#### Your goal
Nothing but the lines from the start of the entries through the line holding "yellow tile N2:O2" is to be repeated, exactly and with pictures excluded.

#### Records provided
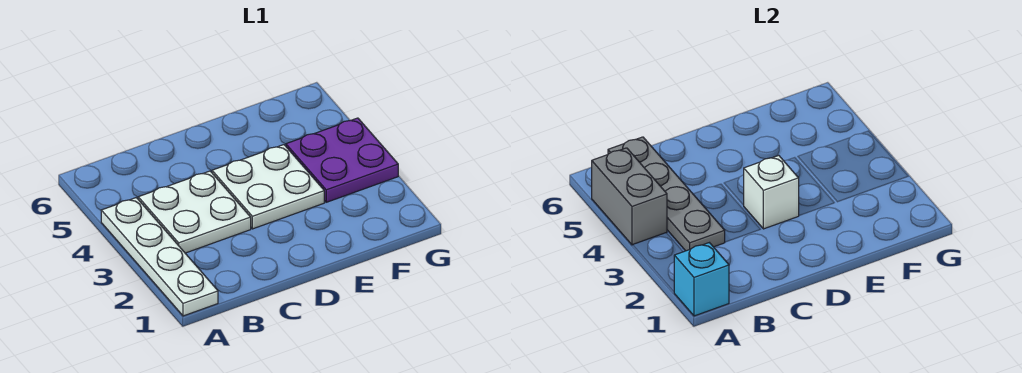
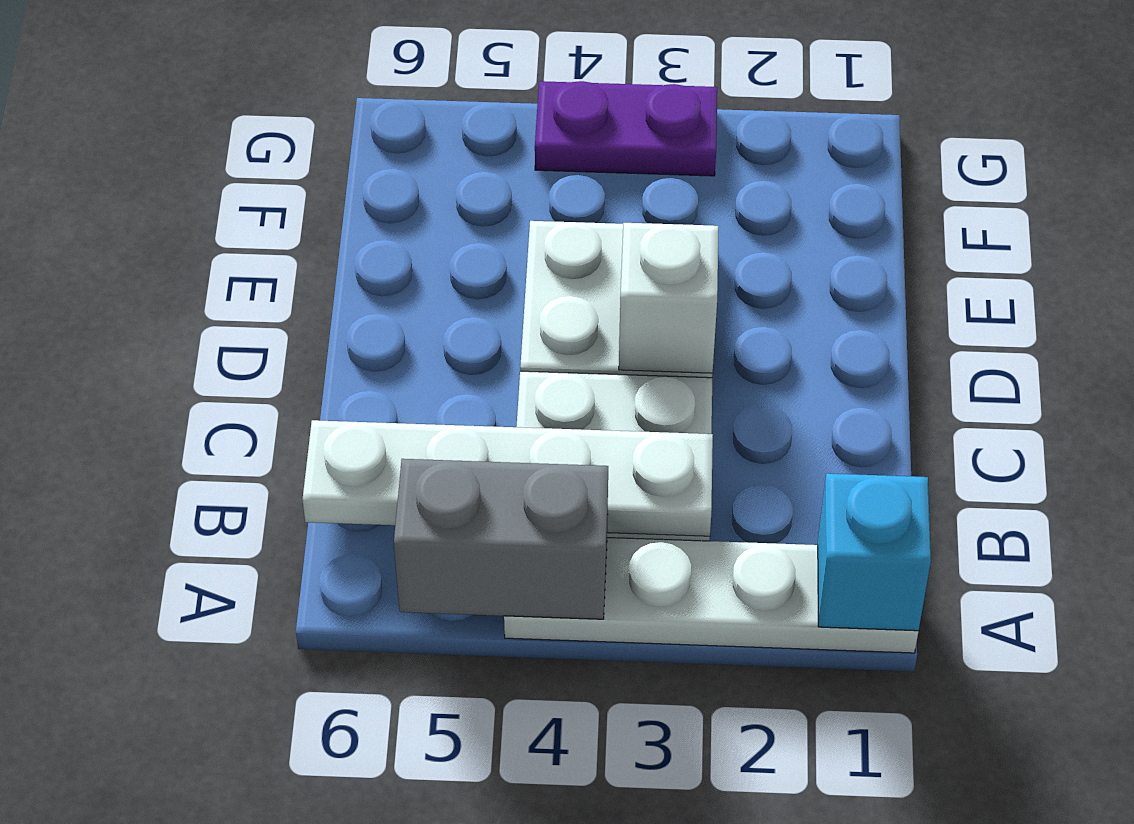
grey plate B3:B6 level 2 -> white plate B3:B6 level 2
purple plate F3:G4 level 1 -> purple plate G3:G4 level 1

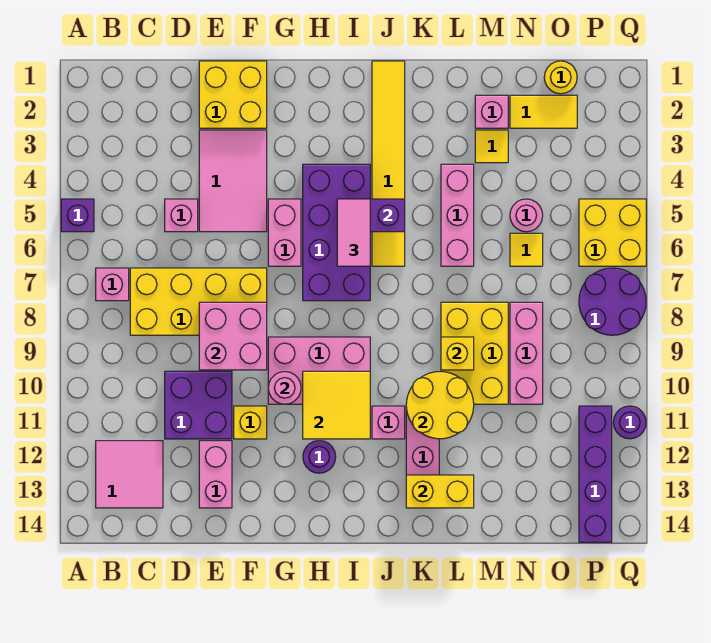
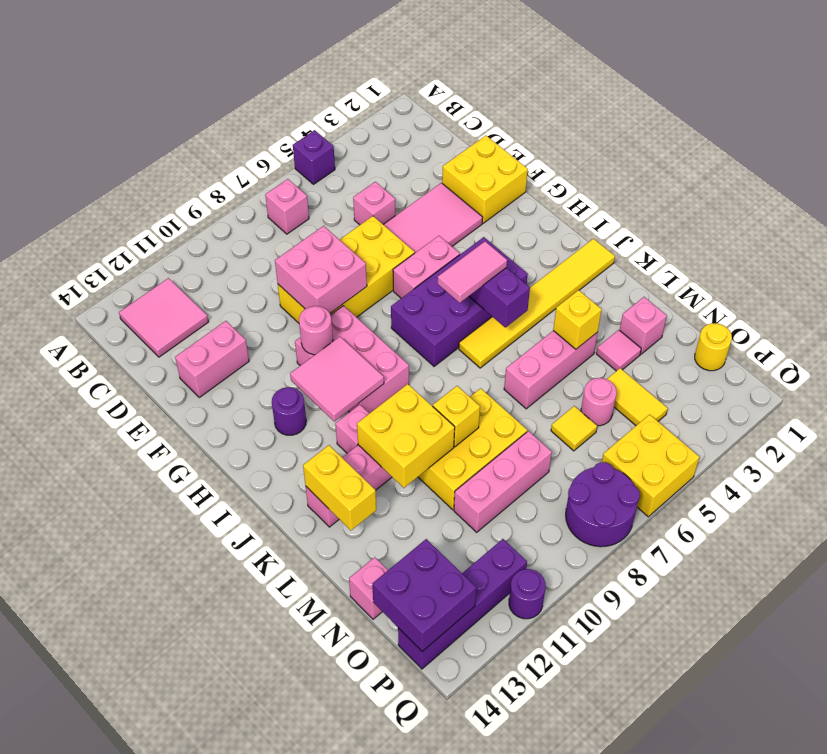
yellow brick C7:F8 level 1 -> yellow brick E6:F9 level 1
purple brick D10:E11 level 1 -> purple brick O13:P14 level 2
yellow brick F11 level 1 -> yellow brick L4 level 2
yellow tile H10:I11 level 2 -> pink tile H10:I11 level 2
yellow round brick K10:L11 level 2 -> yellow brick K10:L11 level 2
yellow tile M3 level 1 -> pink tile M3 level 1
yellow tile N2:O2 level 1 -> yellow tile N4:O4 level 1
none -> pink brick N14 level 1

#### Task answer
grey plate B3:B6 level 2 -> white plate B3:B6 level 2
purple plate F3:G4 level 1 -> purple plate G3:G4 level 1

yellow brick C7:F8 level 1 -> yellow brick E6:F9 level 1
purple brick D10:E11 level 1 -> purple brick O13:P14 level 2
yellow brick F11 level 1 -> yellow brick L4 level 2
yellow tile H10:I11 level 2 -> pink tile H10:I11 level 2
yellow round brick K10:L11 level 2 -> yellow brick K10:L11 level 2
yellow tile M3 level 1 -> pink tile M3 level 1
yellow tile N2:O2 level 1 -> yellow tile N4:O4 level 1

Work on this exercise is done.